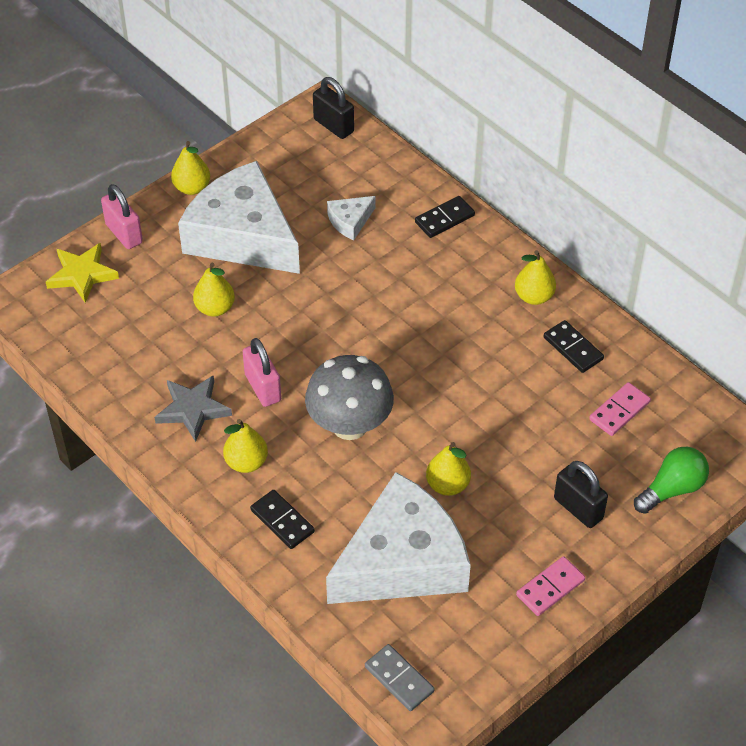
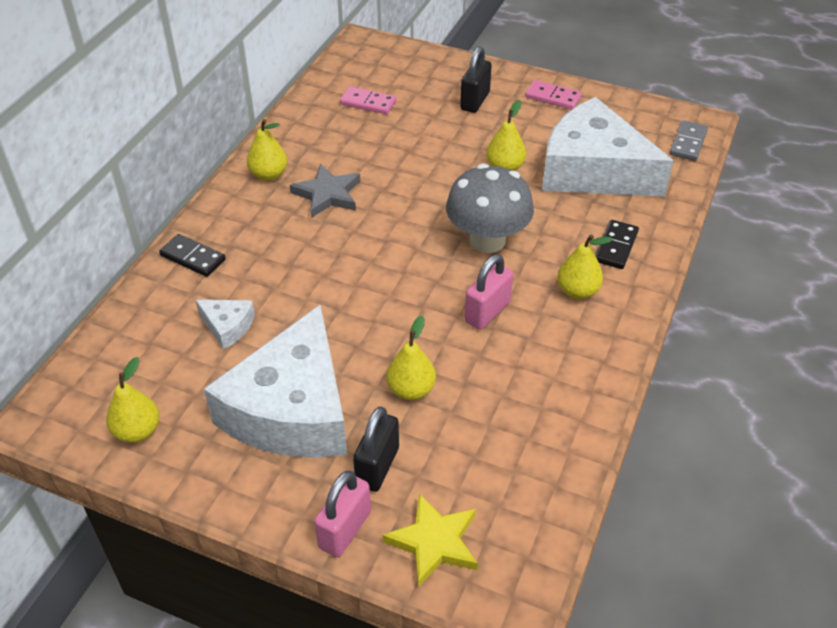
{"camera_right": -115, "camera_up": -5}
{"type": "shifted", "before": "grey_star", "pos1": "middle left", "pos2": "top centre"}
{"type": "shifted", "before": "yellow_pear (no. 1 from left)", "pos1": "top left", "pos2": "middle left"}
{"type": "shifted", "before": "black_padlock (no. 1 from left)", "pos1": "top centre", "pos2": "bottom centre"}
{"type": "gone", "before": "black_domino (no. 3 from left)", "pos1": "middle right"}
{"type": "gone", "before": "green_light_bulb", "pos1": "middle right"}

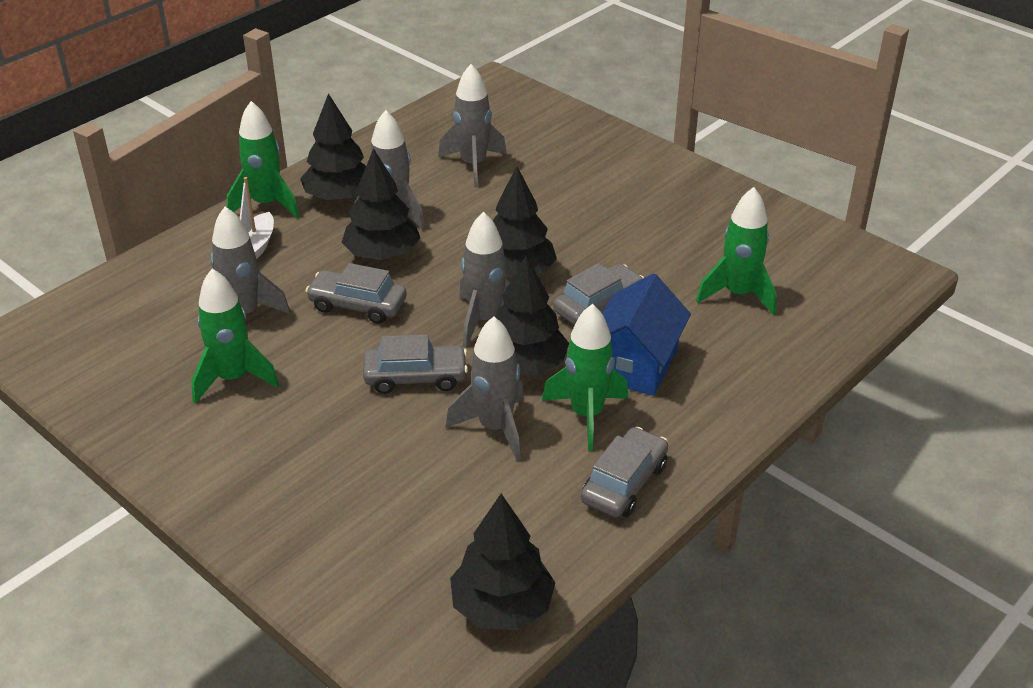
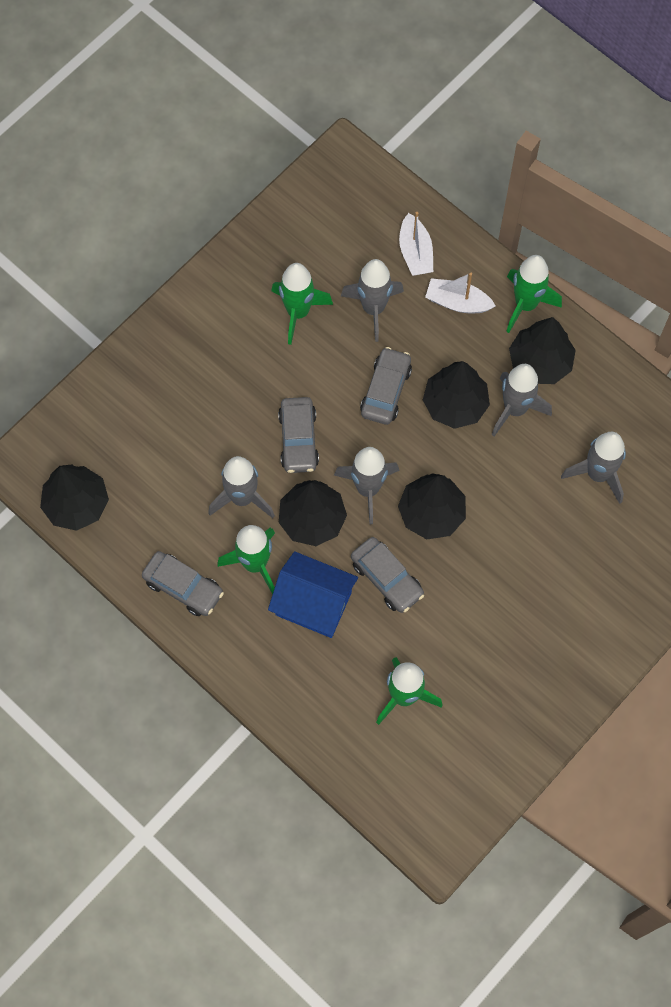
{"camera_right": 90, "camera_up": 30}
{"type": "new", "after": "white_boat (no. 1 from left)", "pos2": "top centre"}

_ _ _ _ _ _ _

- [The task] Return only the number of lines in the preceding records that contain the string "shifted".

- [Exercise result] 3